-- Opening Marker --

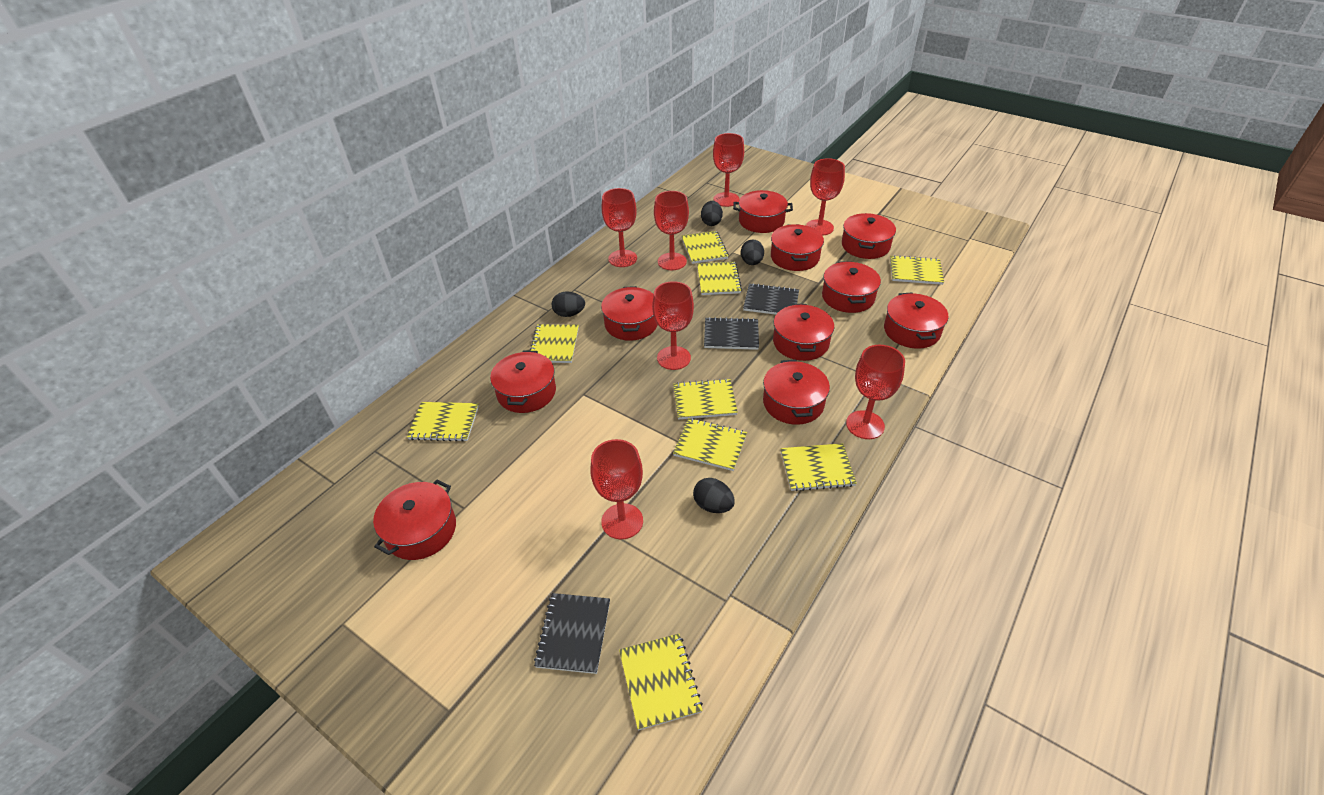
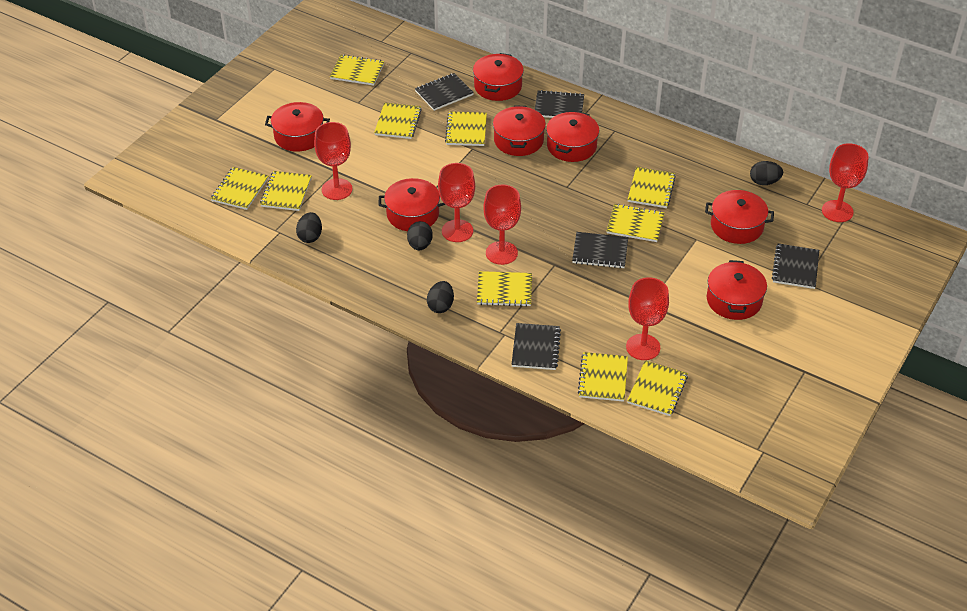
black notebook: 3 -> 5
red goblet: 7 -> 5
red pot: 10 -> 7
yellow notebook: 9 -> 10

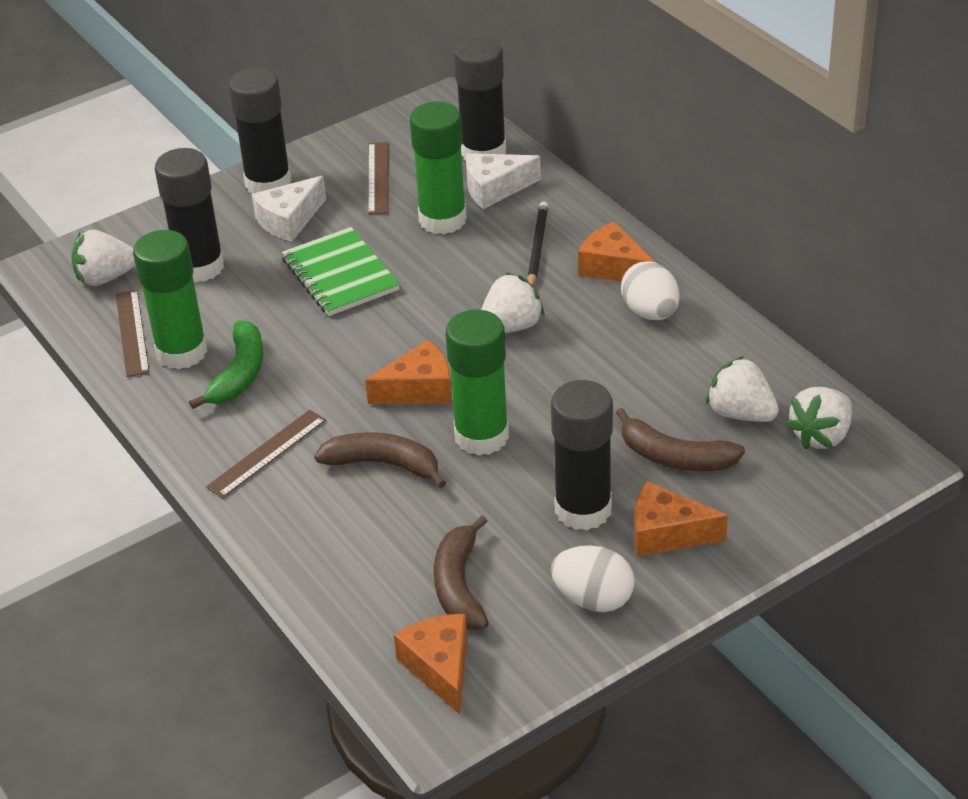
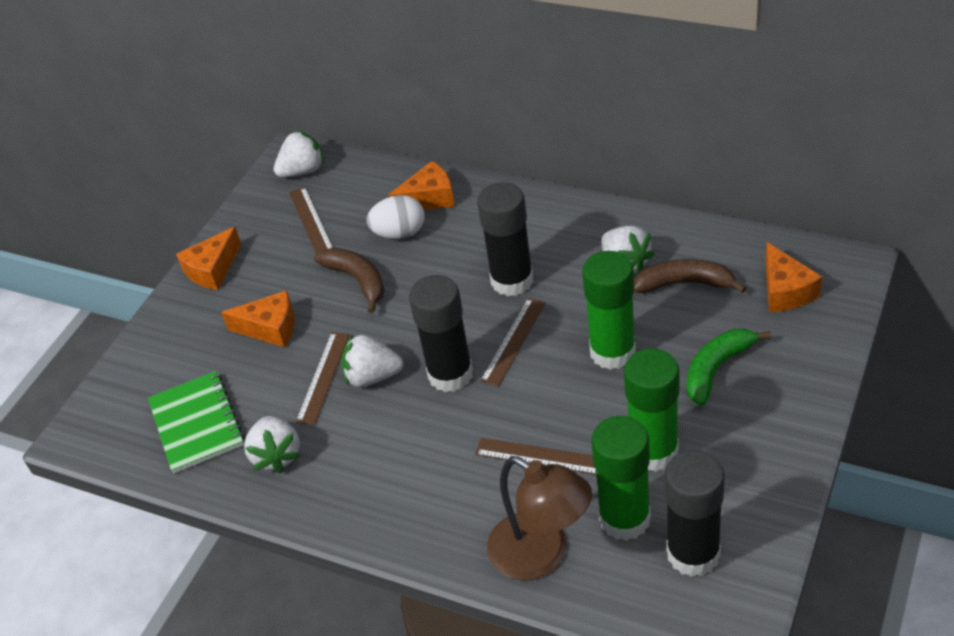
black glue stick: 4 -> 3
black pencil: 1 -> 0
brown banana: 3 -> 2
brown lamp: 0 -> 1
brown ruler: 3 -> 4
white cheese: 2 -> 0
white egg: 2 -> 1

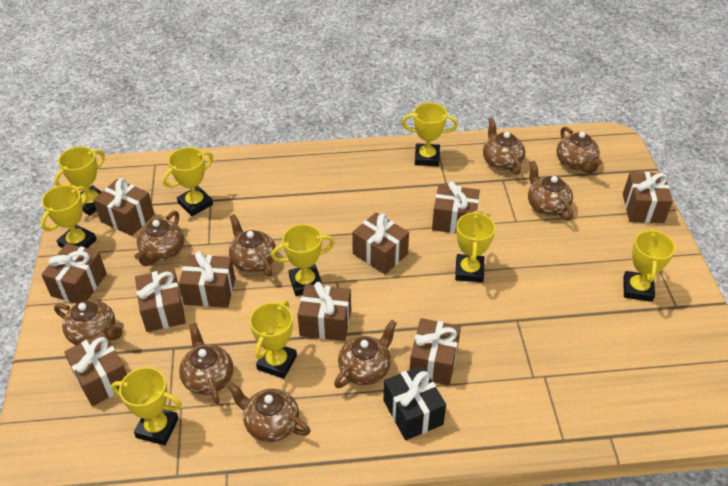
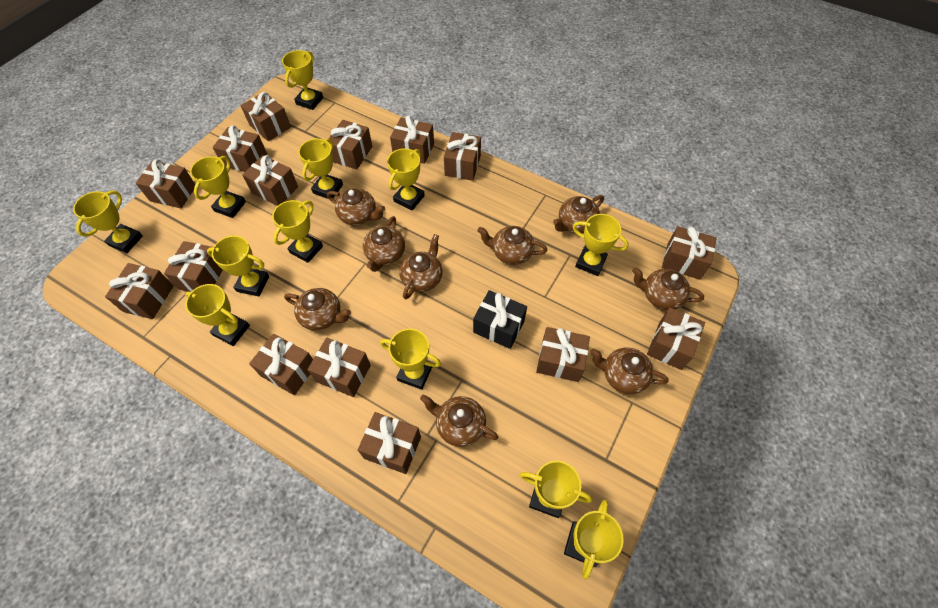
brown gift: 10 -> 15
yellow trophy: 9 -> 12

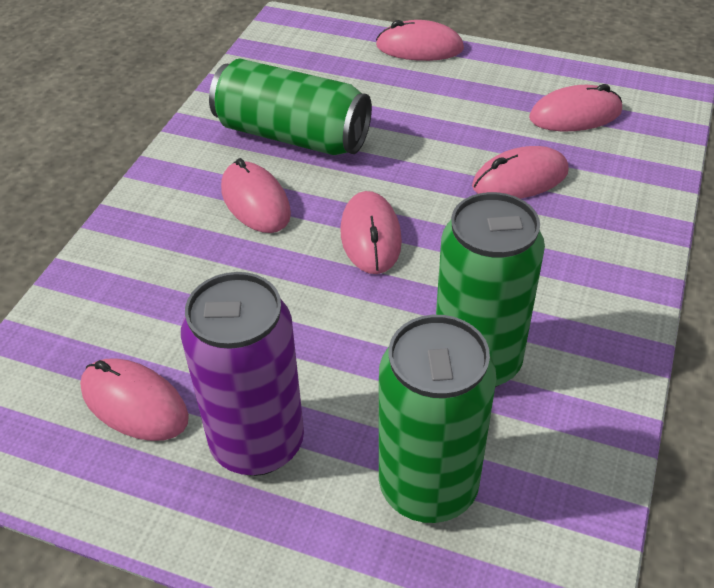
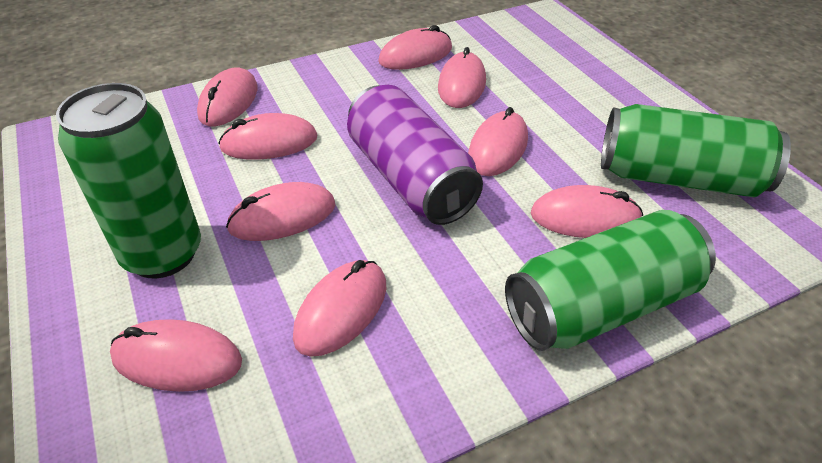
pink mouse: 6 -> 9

-- Closing Marker --

After removing the pictures, transcribe the listing above exactly.

black notebook: 3 -> 5
red goblet: 7 -> 5
red pot: 10 -> 7
yellow notebook: 9 -> 10

black glue stick: 4 -> 3
black pencil: 1 -> 0
brown banana: 3 -> 2
brown lamp: 0 -> 1
brown ruler: 3 -> 4
white cheese: 2 -> 0
white egg: 2 -> 1

brown gift: 10 -> 15
yellow trophy: 9 -> 12

pink mouse: 6 -> 9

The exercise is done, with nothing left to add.